◆ **Task goal**: Give again, word for word, every line in the entries below from the line with "none -> orange plate A4 level 1" up to and including the line with "none -> black plate K9:K11 level 1", and no other line.

◆ **Data to process**:
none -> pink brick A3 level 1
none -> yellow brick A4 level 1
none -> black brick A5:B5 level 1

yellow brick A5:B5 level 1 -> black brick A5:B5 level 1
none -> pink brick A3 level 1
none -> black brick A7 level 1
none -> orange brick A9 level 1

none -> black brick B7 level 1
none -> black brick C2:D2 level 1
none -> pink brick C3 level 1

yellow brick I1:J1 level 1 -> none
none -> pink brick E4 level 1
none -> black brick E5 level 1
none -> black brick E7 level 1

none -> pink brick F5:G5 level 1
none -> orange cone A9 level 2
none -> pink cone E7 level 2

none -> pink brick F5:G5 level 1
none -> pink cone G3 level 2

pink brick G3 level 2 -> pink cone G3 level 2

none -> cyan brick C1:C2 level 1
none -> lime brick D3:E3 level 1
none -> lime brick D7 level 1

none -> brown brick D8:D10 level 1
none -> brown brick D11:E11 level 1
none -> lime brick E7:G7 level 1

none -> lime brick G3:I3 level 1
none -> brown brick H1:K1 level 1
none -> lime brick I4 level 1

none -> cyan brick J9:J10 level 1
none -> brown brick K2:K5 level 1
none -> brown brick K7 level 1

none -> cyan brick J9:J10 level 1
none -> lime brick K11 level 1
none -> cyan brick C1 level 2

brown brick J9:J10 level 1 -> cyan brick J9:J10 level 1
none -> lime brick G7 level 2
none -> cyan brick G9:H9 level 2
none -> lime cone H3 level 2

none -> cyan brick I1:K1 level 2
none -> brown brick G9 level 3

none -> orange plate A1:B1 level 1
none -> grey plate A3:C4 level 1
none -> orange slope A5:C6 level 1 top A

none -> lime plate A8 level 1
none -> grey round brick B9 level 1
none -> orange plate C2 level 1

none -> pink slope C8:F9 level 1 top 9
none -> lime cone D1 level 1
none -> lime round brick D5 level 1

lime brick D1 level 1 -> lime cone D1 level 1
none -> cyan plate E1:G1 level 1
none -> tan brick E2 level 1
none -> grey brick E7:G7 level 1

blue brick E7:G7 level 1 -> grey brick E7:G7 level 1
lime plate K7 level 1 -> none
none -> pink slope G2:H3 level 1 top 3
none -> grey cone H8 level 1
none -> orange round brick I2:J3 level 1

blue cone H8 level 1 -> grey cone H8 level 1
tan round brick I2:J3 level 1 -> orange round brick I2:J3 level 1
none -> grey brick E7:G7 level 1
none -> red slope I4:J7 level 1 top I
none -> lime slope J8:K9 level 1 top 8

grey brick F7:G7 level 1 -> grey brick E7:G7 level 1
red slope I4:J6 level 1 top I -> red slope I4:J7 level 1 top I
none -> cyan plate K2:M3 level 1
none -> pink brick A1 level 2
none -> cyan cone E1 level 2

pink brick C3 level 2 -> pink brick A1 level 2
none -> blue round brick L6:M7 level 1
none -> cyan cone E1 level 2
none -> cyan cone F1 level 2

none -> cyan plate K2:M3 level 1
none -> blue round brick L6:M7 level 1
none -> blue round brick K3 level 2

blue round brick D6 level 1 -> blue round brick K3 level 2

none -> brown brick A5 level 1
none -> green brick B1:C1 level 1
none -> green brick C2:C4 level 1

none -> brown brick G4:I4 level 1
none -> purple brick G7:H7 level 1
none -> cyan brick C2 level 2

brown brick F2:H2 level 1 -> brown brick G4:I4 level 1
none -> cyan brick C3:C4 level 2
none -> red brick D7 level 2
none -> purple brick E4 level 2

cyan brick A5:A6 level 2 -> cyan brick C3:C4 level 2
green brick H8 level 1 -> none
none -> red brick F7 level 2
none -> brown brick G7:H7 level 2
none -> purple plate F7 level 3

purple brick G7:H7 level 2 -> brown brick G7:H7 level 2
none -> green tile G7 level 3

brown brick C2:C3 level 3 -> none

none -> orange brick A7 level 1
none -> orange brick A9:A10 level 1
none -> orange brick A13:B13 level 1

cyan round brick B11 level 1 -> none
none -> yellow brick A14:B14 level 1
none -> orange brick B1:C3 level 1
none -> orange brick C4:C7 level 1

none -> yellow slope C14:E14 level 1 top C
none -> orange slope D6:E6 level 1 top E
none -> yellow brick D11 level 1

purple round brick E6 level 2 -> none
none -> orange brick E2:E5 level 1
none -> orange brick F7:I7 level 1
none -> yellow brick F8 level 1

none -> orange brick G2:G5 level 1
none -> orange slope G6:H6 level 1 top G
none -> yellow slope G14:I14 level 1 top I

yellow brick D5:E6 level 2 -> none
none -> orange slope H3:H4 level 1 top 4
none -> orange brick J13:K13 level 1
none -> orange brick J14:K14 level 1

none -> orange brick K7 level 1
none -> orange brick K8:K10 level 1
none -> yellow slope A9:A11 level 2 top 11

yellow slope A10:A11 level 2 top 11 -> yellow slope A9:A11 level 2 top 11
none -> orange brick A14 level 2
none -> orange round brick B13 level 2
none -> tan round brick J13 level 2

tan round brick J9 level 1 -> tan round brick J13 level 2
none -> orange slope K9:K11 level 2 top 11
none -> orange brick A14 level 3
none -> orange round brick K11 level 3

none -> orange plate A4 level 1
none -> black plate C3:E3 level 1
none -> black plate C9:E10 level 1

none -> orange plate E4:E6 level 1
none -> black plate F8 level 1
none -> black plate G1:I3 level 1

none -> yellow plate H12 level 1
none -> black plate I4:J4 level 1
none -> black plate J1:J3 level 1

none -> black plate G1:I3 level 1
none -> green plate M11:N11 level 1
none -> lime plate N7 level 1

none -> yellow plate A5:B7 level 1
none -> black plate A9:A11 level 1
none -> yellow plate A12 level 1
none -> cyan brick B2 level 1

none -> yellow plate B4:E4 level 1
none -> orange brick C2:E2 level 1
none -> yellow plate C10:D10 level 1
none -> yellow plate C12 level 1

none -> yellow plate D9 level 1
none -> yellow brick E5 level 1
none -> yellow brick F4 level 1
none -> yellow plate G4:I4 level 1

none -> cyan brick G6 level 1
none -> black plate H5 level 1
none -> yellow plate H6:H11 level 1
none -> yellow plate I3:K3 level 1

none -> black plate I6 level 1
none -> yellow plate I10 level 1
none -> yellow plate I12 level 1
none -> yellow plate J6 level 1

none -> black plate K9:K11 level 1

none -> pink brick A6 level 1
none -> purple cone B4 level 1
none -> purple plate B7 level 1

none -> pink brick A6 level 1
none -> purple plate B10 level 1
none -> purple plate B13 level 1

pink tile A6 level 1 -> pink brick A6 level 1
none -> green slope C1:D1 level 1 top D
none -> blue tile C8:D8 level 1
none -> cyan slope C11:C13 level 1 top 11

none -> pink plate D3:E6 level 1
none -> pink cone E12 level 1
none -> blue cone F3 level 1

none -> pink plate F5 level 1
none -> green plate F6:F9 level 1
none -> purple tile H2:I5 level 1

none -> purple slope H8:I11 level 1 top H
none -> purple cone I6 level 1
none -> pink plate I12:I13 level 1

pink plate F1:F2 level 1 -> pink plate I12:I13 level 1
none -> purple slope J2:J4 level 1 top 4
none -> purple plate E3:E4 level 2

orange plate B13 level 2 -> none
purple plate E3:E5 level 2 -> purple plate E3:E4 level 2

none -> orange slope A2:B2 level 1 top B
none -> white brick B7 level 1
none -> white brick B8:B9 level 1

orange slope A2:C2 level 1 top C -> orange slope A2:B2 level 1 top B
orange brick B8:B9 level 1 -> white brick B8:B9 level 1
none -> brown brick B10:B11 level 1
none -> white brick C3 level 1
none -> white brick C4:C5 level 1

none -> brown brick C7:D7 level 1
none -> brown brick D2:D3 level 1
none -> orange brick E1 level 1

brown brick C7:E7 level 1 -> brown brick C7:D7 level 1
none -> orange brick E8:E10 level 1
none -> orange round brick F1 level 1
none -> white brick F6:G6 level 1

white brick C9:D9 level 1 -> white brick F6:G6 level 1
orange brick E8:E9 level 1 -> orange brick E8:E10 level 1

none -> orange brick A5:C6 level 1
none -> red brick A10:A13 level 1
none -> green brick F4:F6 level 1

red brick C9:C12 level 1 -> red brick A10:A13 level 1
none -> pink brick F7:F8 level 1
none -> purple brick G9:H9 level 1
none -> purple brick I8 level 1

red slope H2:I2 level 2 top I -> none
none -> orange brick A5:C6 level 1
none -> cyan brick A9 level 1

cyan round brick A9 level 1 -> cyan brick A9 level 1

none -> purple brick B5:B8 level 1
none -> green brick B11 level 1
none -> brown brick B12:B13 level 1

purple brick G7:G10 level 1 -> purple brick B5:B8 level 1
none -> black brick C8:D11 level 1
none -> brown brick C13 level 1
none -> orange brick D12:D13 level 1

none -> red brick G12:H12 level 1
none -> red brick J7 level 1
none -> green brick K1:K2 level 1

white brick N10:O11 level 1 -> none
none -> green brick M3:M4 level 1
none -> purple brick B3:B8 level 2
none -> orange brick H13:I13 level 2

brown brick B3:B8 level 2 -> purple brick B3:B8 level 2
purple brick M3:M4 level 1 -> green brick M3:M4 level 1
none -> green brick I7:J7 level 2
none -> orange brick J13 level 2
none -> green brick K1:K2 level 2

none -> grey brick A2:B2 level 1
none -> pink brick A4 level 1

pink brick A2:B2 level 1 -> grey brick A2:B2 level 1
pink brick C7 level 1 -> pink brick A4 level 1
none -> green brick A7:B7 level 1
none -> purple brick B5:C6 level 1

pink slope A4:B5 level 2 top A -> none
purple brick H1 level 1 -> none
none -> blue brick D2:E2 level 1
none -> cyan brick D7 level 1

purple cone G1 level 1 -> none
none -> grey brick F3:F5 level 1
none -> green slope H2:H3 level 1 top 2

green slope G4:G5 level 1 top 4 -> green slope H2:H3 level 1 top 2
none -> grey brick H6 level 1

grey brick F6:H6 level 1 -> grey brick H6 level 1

◆ **Exercise response**:
none -> orange plate A4 level 1
none -> black plate C3:E3 level 1
none -> black plate C9:E10 level 1

none -> orange plate E4:E6 level 1
none -> black plate F8 level 1
none -> black plate G1:I3 level 1

none -> yellow plate H12 level 1
none -> black plate I4:J4 level 1
none -> black plate J1:J3 level 1

none -> black plate G1:I3 level 1
none -> green plate M11:N11 level 1
none -> lime plate N7 level 1

none -> yellow plate A5:B7 level 1
none -> black plate A9:A11 level 1
none -> yellow plate A12 level 1
none -> cyan brick B2 level 1

none -> yellow plate B4:E4 level 1
none -> orange brick C2:E2 level 1
none -> yellow plate C10:D10 level 1
none -> yellow plate C12 level 1

none -> yellow plate D9 level 1
none -> yellow brick E5 level 1
none -> yellow brick F4 level 1
none -> yellow plate G4:I4 level 1

none -> cyan brick G6 level 1
none -> black plate H5 level 1
none -> yellow plate H6:H11 level 1
none -> yellow plate I3:K3 level 1

none -> black plate I6 level 1
none -> yellow plate I10 level 1
none -> yellow plate I12 level 1
none -> yellow plate J6 level 1

none -> black plate K9:K11 level 1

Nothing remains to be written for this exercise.